__Provided material__.
══════

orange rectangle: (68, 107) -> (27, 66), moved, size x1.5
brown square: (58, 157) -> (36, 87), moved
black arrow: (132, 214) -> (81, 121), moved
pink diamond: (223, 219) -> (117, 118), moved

══════

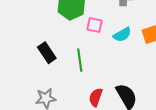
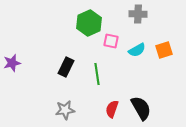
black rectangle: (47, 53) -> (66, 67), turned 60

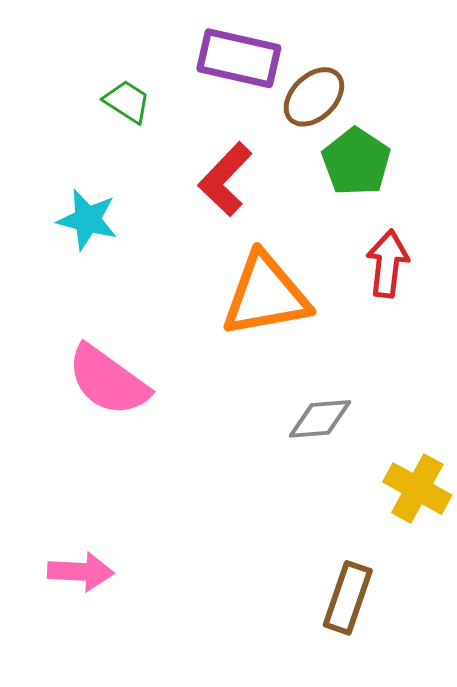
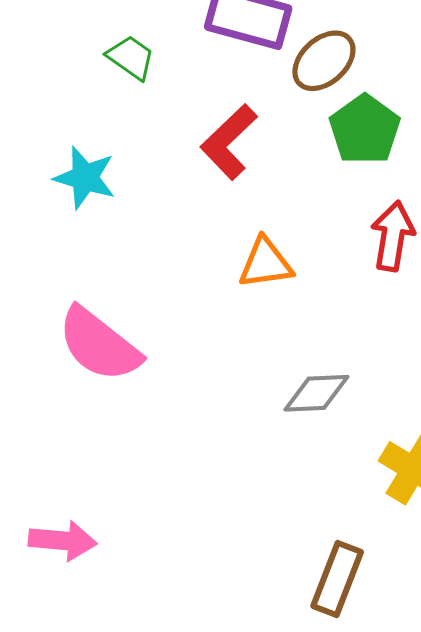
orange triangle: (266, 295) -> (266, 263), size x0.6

══════

__Activity__. If a line in the records above contains "rectangle", copy that line.

__Written response__.
orange rectangle: (68, 107) -> (27, 66), moved, size x1.5
black rectangle: (47, 53) -> (66, 67), turned 60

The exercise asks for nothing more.